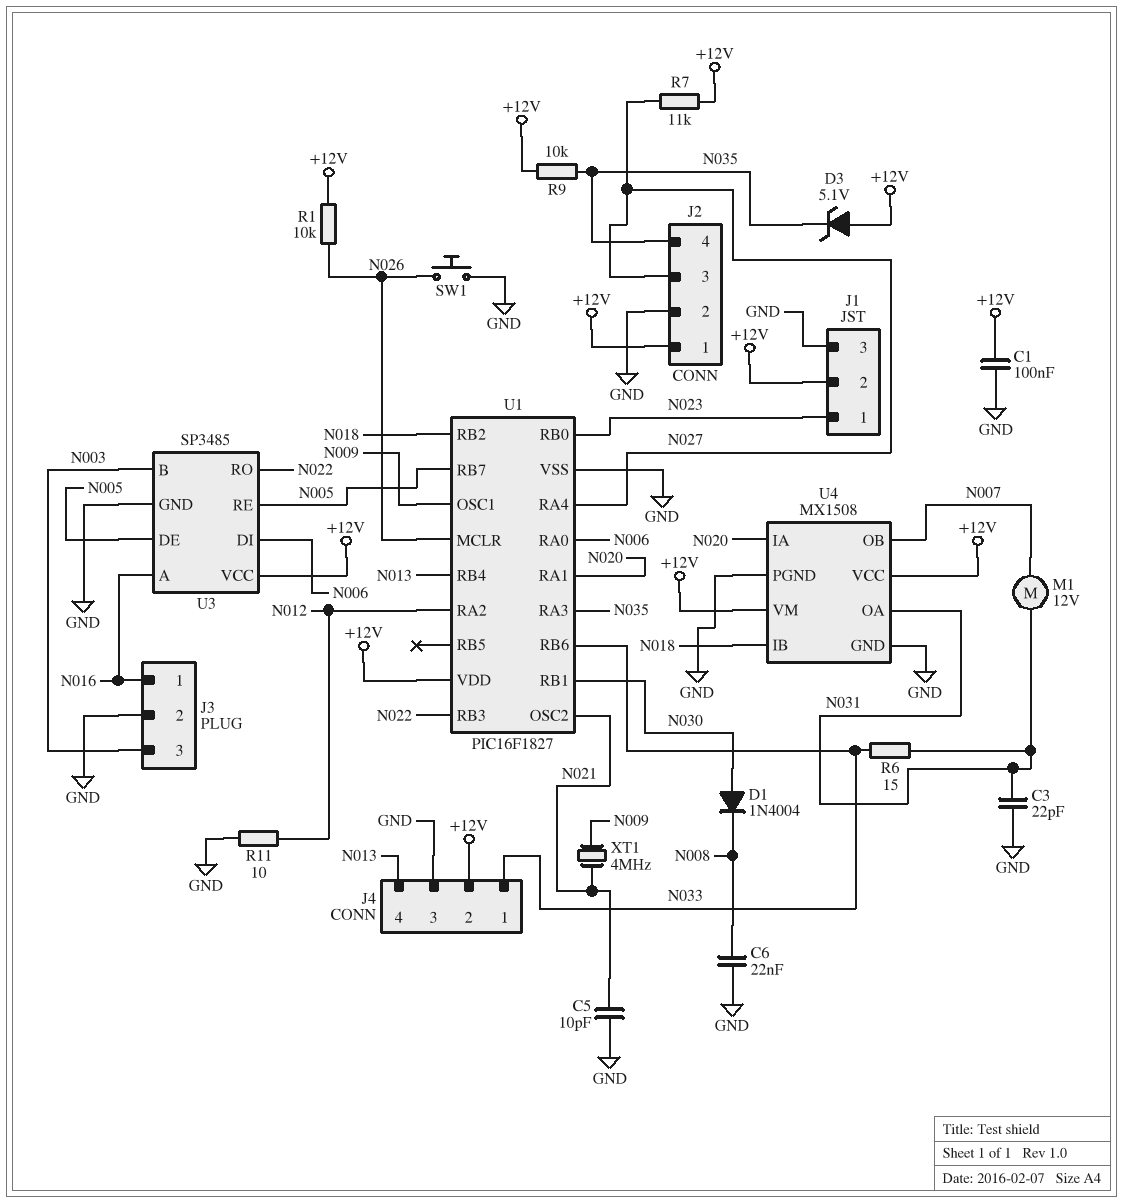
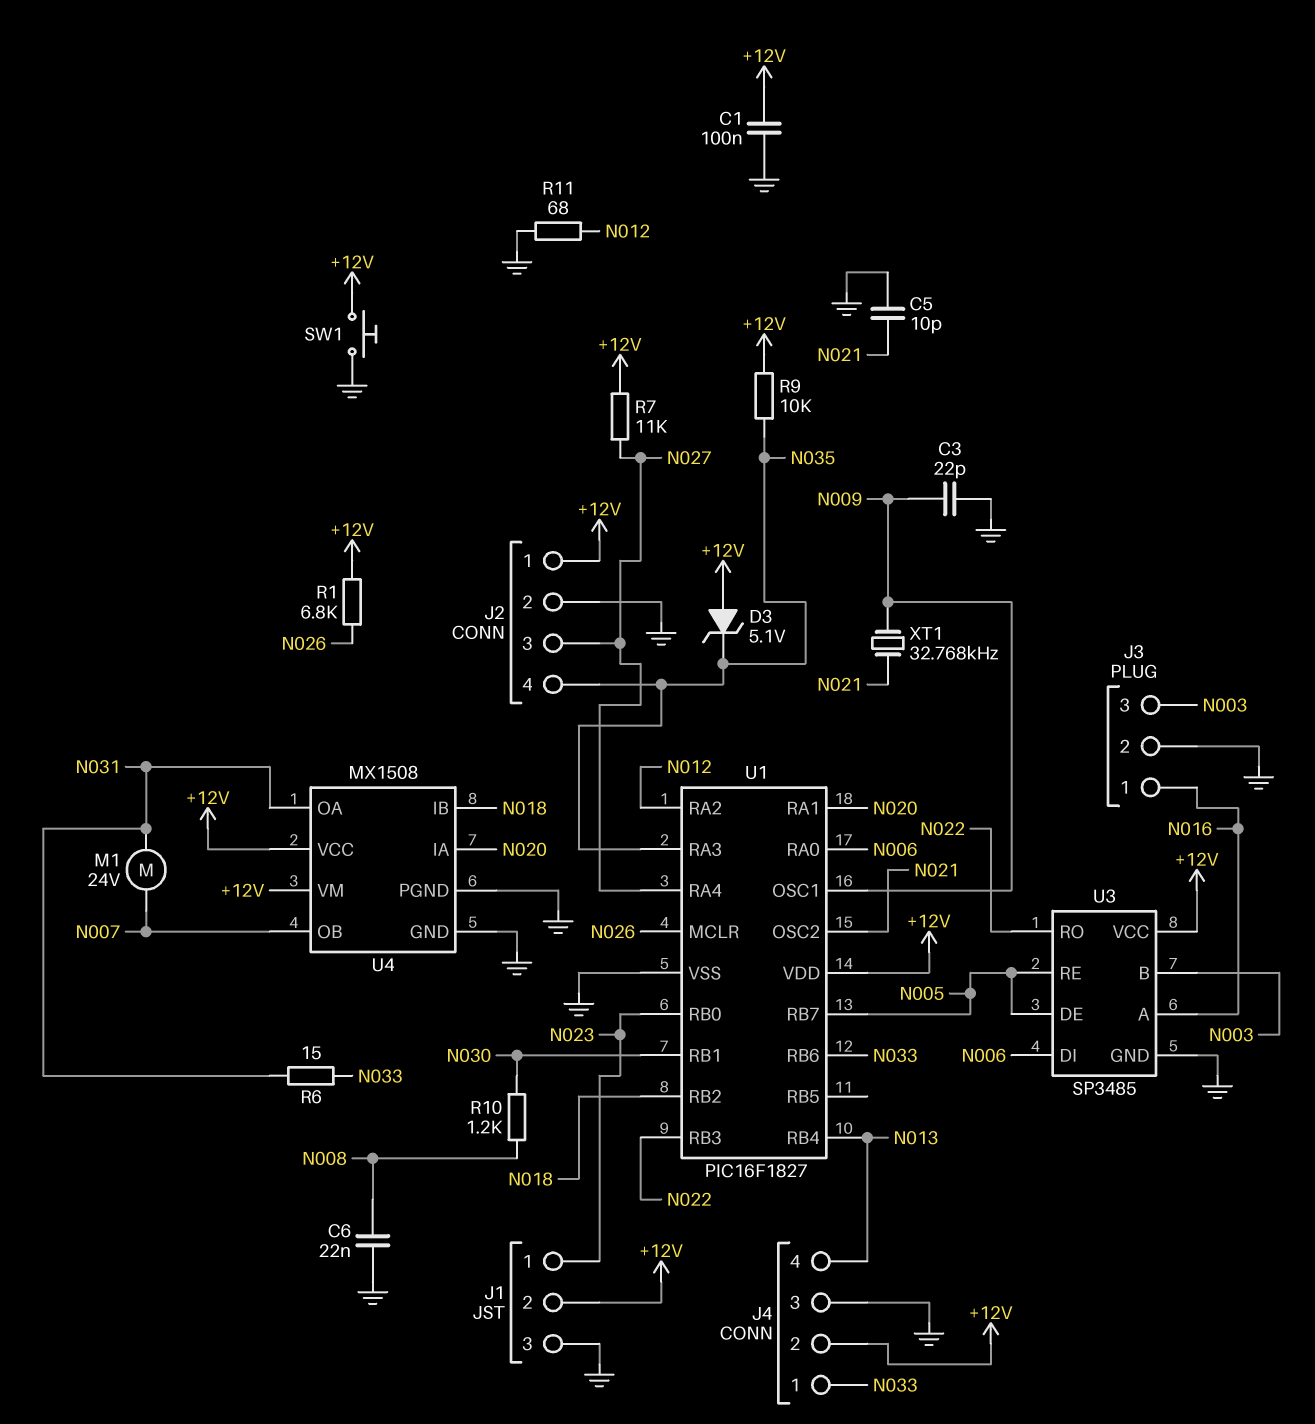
C3: 22pF (GND, N031) -> 22pF (GND, N009)
D1: diode 1N4004 (A N030, K N008) -> none
M1: motor 12V (N007, N031) -> motor 24V (N007, N031)
R1: 10k (+12V, N026) -> 6.8k (+12V, N026)
R10: none -> 1.2k (N008, N030)
R11: 10 (GND, N012) -> 68 (GND, N012)
SW1: button (GND, N026) -> button (+12V, GND)
XT1: 4MHz (N009, N021) -> 32.768kHz (N009, N021)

════════════════

- **Your assignment**
Copy out the lines above in full and unaltered, apart from the pictures.

- **Answer to the exercise**
C3: 22pF (GND, N031) -> 22pF (GND, N009)
D1: diode 1N4004 (A N030, K N008) -> none
M1: motor 12V (N007, N031) -> motor 24V (N007, N031)
R1: 10k (+12V, N026) -> 6.8k (+12V, N026)
R10: none -> 1.2k (N008, N030)
R11: 10 (GND, N012) -> 68 (GND, N012)
SW1: button (GND, N026) -> button (+12V, GND)
XT1: 4MHz (N009, N021) -> 32.768kHz (N009, N021)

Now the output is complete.